[Images with polygon outlines]
○ ○ ○ ○

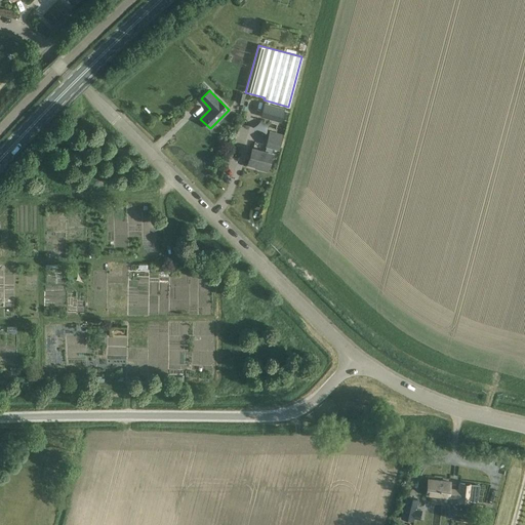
[(246,94),(238,91),(236,103),(244,105),(246,94)]
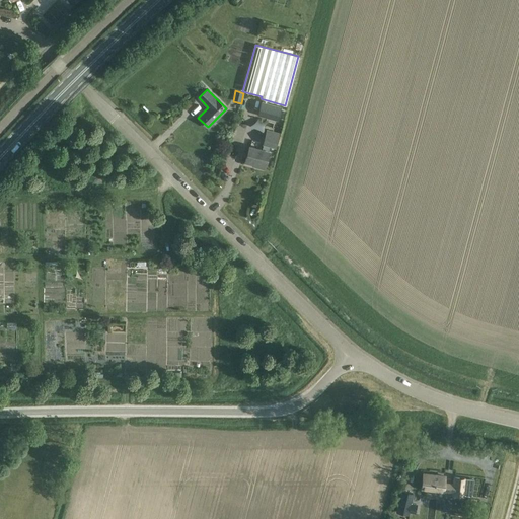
[(257,115),(266,117),(278,120),(282,106),(262,101),(257,115)]
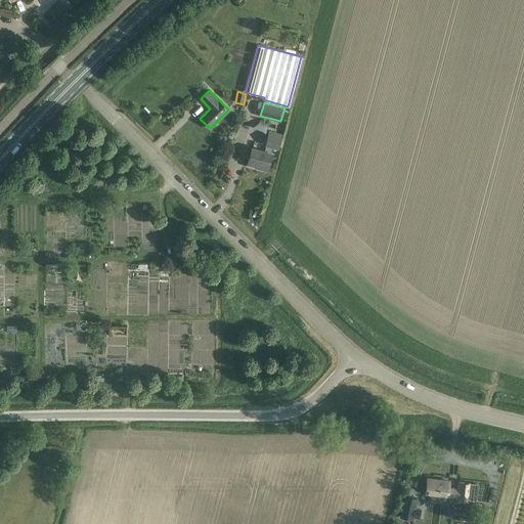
[(267,171),(269,161),(273,145),(278,147),(282,135),(269,131),(265,145),(266,145),(264,151),(252,147),(248,164),(260,167),(260,169),(267,171)]
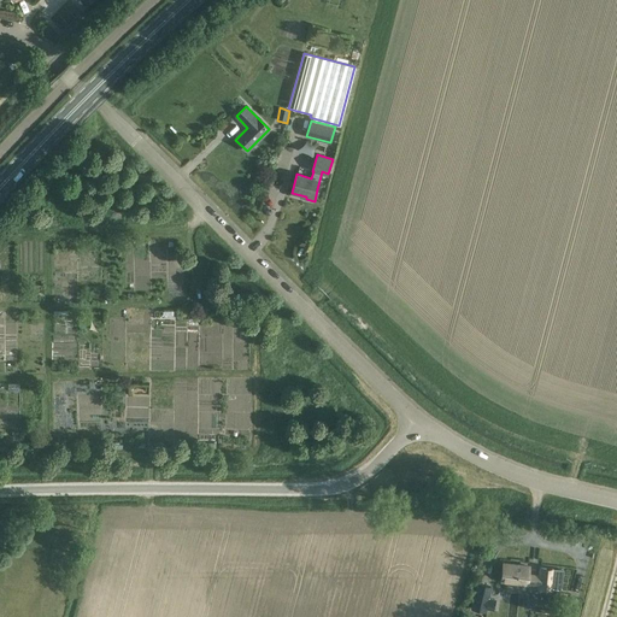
[(539,587),(540,587),(552,588),(554,569),(541,568),(540,576),(528,575),(529,566),(504,564),(501,581),(527,585),(527,583),(539,585),(539,587)]
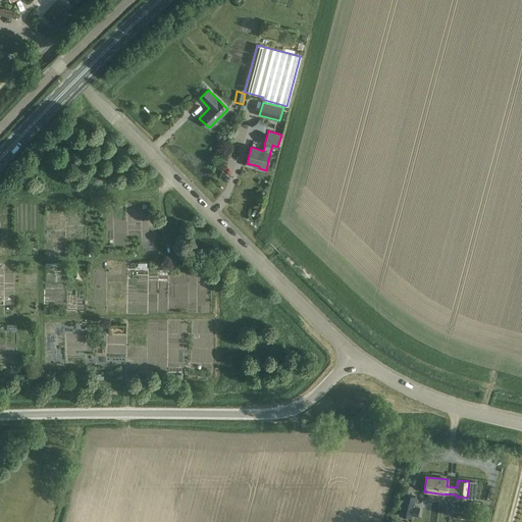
[(404,493),(399,514),(411,517),(411,514),(417,516),(419,507),(414,506),(416,497),(404,493)]
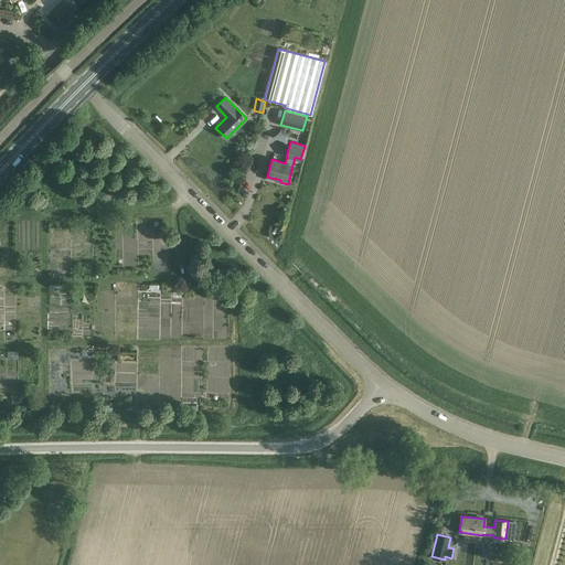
[(467,543),(464,564),(473,564),(476,544),(467,543)]
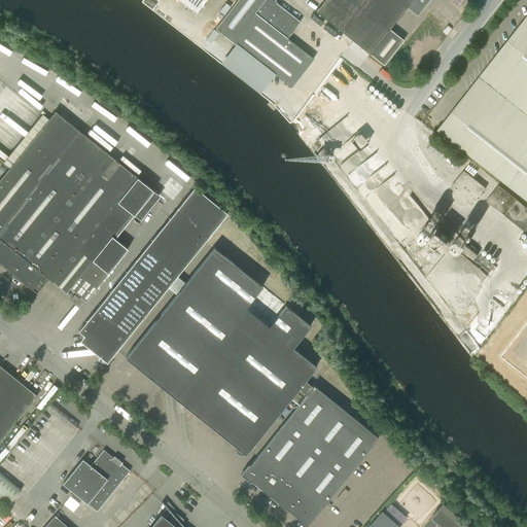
[(148,0),(155,5),(159,0),(177,0),(195,14),(205,0),(148,0)]
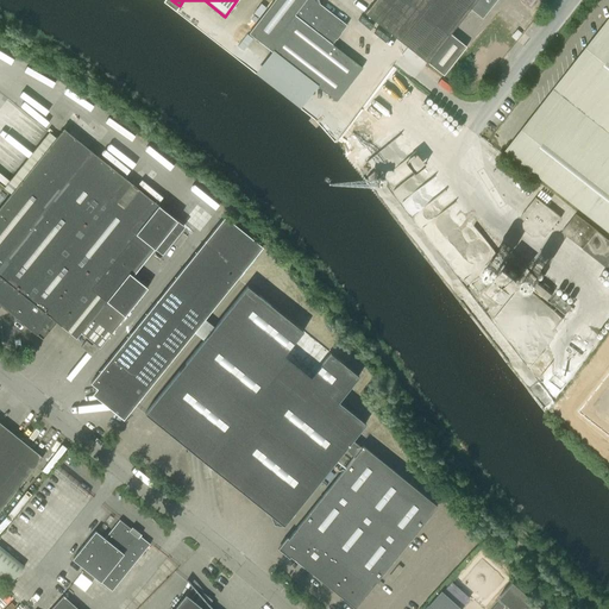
[(274,0),(249,33),(337,101),(363,68),(332,44),(346,25),(314,0),(274,0)]
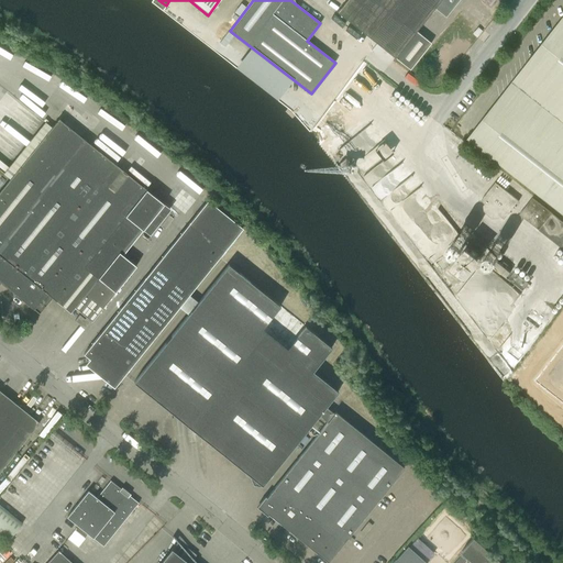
[(346,0),(338,12),(396,58),(417,32),(434,9),(441,0),(346,0)]
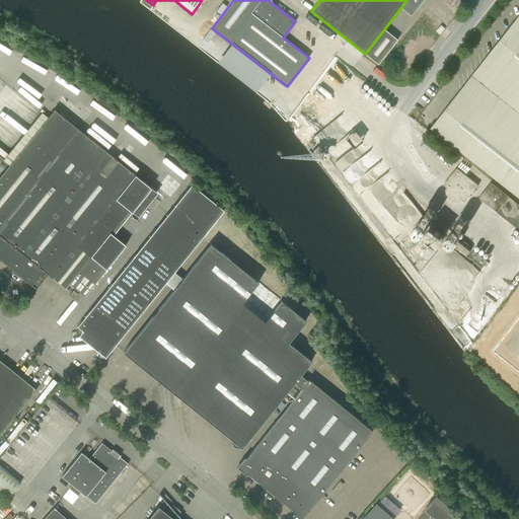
[(406,0),(400,8),(411,16),(423,0),(406,0)]
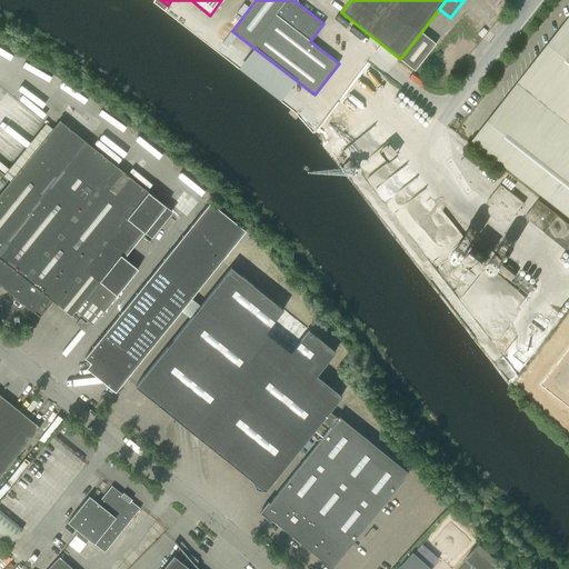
[(568,17),(473,140),(568,216),(568,17)]
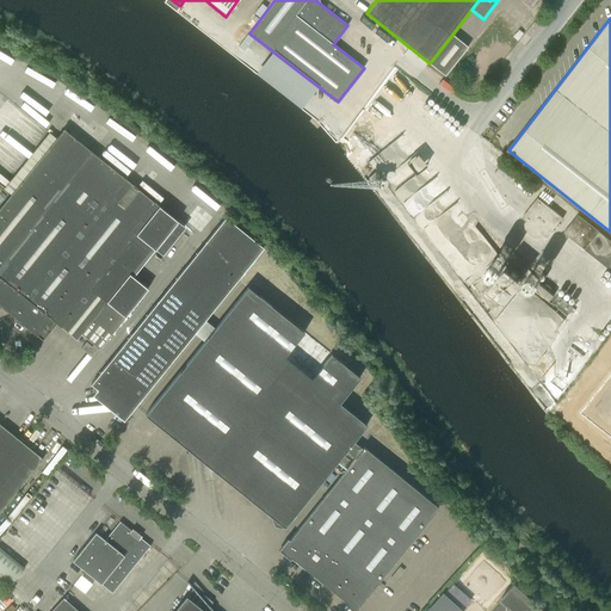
[(452,35),(430,63),(445,75),(468,47),(452,35)]
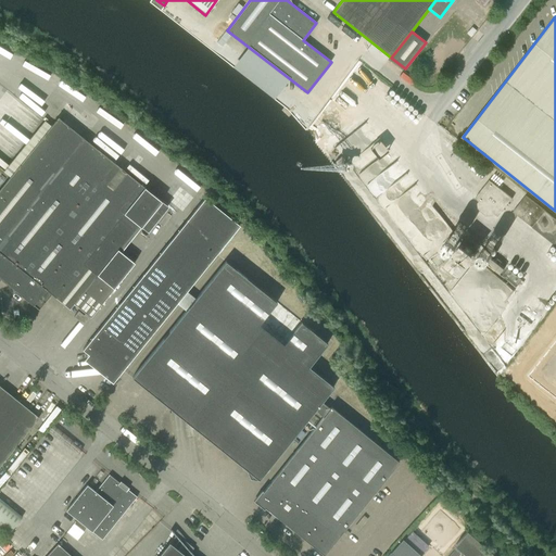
[(0,278),(39,310),(51,294),(70,308),(74,304),(90,317),(135,263),(122,252),(162,202),(138,181),(146,172),(128,158),(121,167),(59,117),(51,126),(46,122),(4,173),(10,177),(0,189),(0,278)]
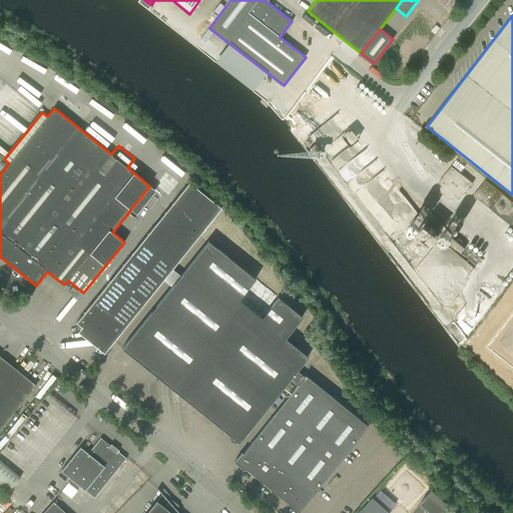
[(344,146),(354,140),(348,130),(338,136),(344,146)]
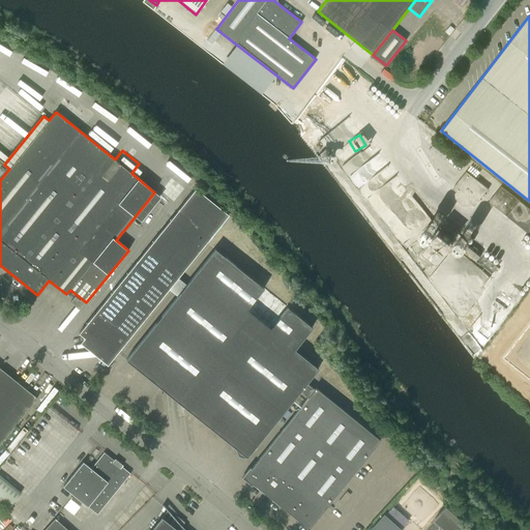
[(457,193),(458,194),(455,195),(457,199),(464,205),(468,204),(469,203),(471,204),(475,199),(478,201),(489,189),(466,172),(457,184),(461,186),(457,193)]
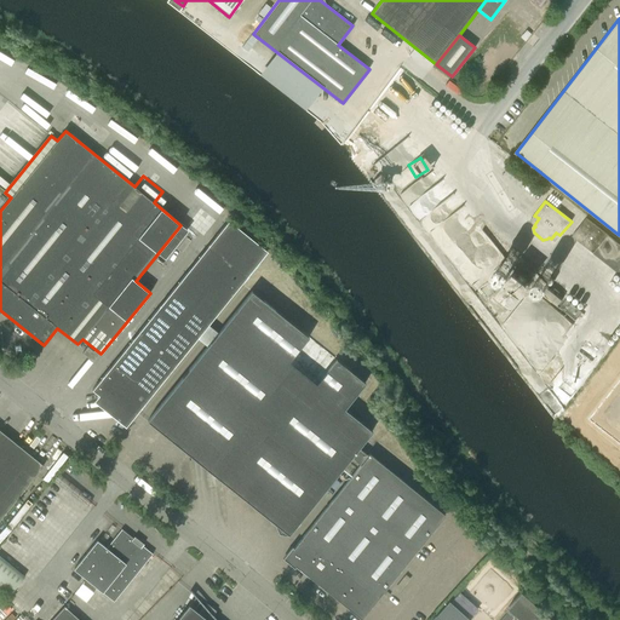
[(619,245),(586,219),(573,237),(619,274),(619,245)]
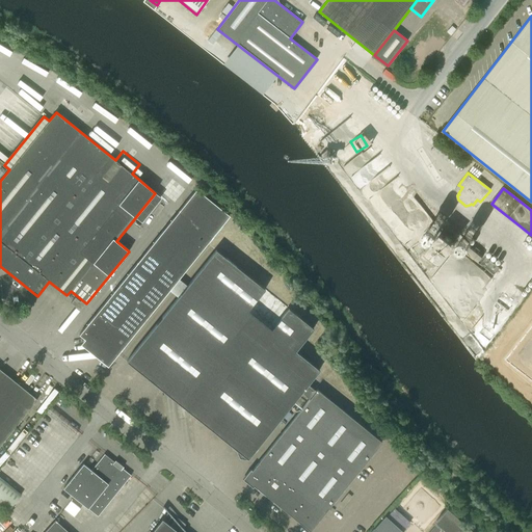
[(230,215),(196,189),(79,335),(88,342),(89,351),(99,350),(99,360),(108,366),(230,215)]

○ ○ ○ ○

* ACTIVITY
Restate each entry exactly, omitting pictures.

* SOLUTION TO THIS PROBLEM
[(246,94),(238,91),(236,103),(244,105),(246,94)]
[(257,115),(266,117),(278,120),(282,106),(262,101),(257,115)]
[(267,171),(269,161),(273,145),(278,147),(282,135),(269,131),(265,145),(266,145),(264,151),(252,147),(248,164),(260,167),(260,169),(267,171)]
[(539,587),(540,587),(552,588),(554,569),(541,568),(540,576),(528,575),(529,566),(504,564),(501,581),(527,585),(527,583),(539,585),(539,587)]
[(404,493),(399,514),(411,517),(411,514),(417,516),(419,507),(414,506),(416,497),(404,493)]
[(467,543),(464,564),(473,564),(476,544),(467,543)]
[(148,0),(155,5),(159,0),(177,0),(195,14),(205,0),(148,0)]
[(274,0),(249,33),(337,101),(363,68),(332,44),(346,25),(314,0),(274,0)]
[(346,0),(338,12),(396,58),(417,32),(434,9),(441,0),(346,0)]
[(406,0),(400,8),(411,16),(423,0),(406,0)]
[(568,17),(473,140),(568,216),(568,17)]
[(452,35),(430,63),(445,75),(468,47),(452,35)]
[(0,278),(39,310),(51,294),(70,308),(74,304),(90,317),(135,263),(122,252),(162,202),(138,181),(146,172),(128,158),(121,167),(59,117),(51,126),(46,122),(4,173),(10,177),(0,189),(0,278)]
[(344,146),(354,140),(348,130),(338,136),(344,146)]
[(457,193),(458,194),(455,195),(457,199),(464,205),(468,204),(469,203),(471,204),(475,199),(478,201),(489,189),(466,172),(457,184),(461,186),(457,193)]
[(619,245),(586,219),(573,237),(619,274),(619,245)]
[(230,215),(196,189),(79,335),(88,342),(89,351),(99,350),(99,360),(108,366),(230,215)]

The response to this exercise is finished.